> [Data]:
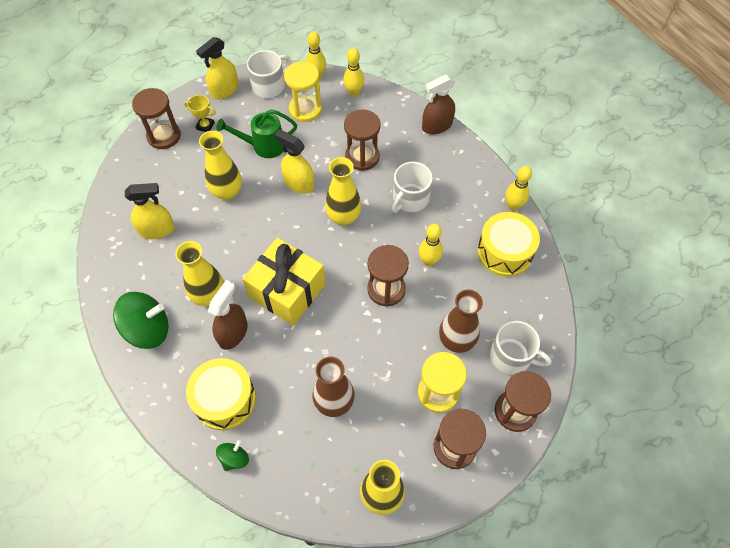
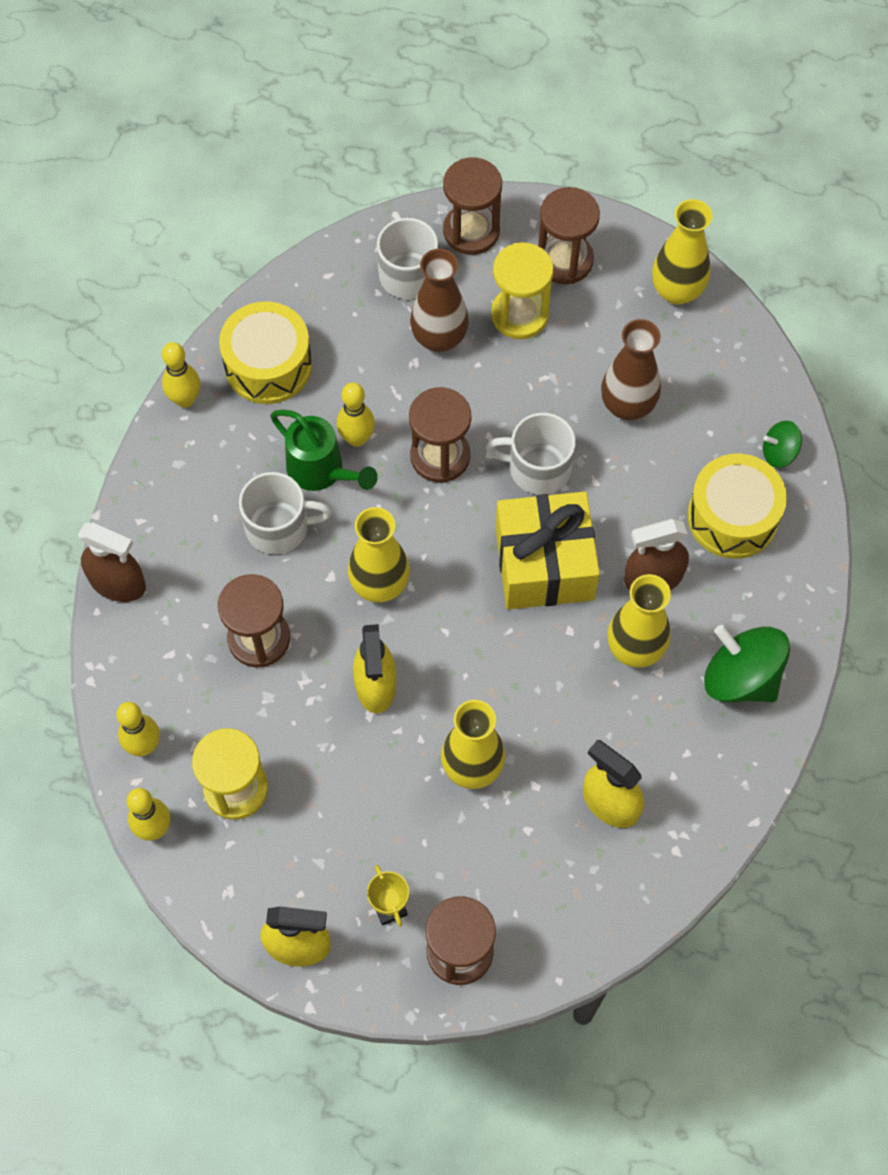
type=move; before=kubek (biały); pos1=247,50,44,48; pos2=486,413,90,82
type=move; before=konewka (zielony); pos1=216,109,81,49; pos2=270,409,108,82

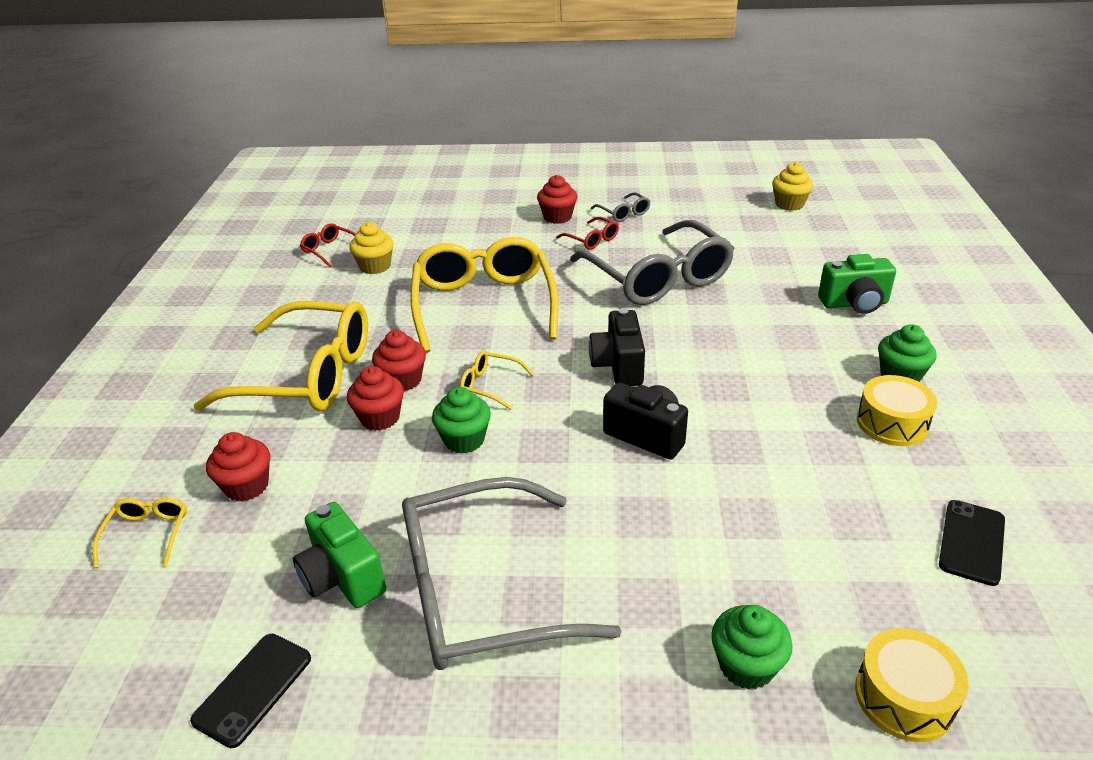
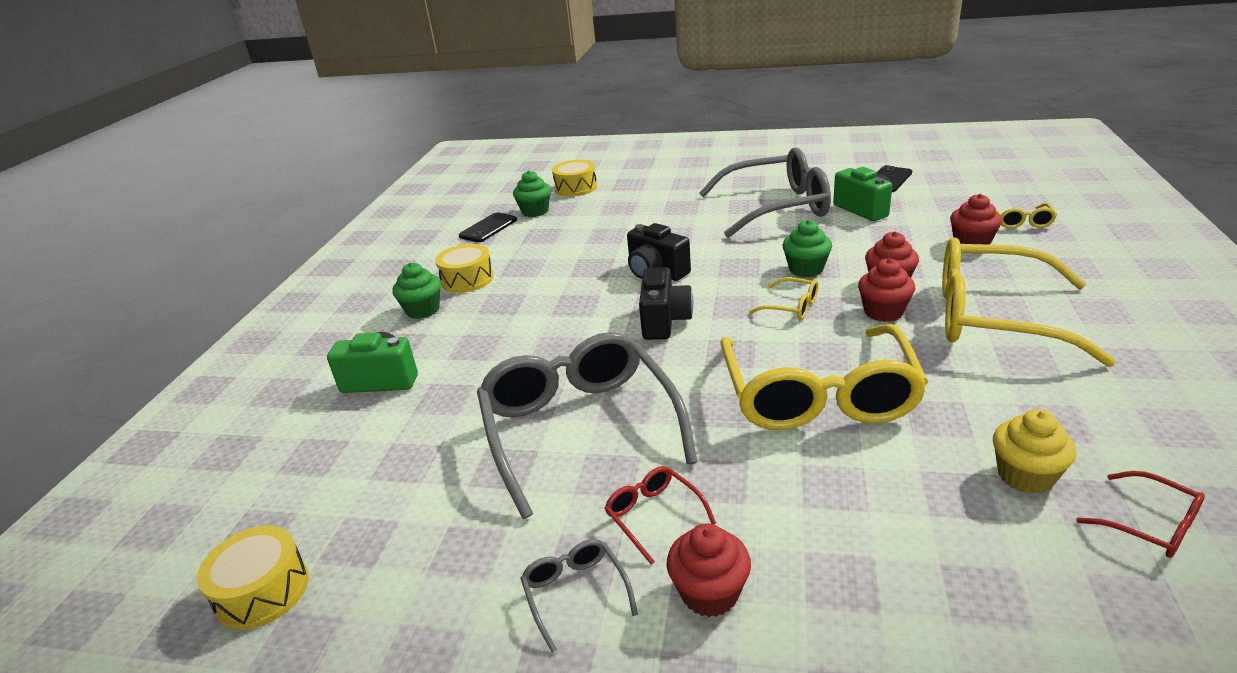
type=replace; before=muffinka (żółty); after=bęben (żółty); pos1=772,162,41,49; pos2=197,526,112,104
type=move; before=muffinka (zielony); pos1=711,605,82,85; pos2=513,171,38,46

> [What the task requires]: Go through the material above and repeat it exactly. Omit the pictures.

> [Exercise answer]:
type=move; before=kubek (biały); pos1=247,50,44,48; pos2=486,413,90,82
type=move; before=konewka (zielony); pos1=216,109,81,49; pos2=270,409,108,82

type=replace; before=muffinka (żółty); after=bęben (żółty); pos1=772,162,41,49; pos2=197,526,112,104
type=move; before=muffinka (zielony); pos1=711,605,82,85; pos2=513,171,38,46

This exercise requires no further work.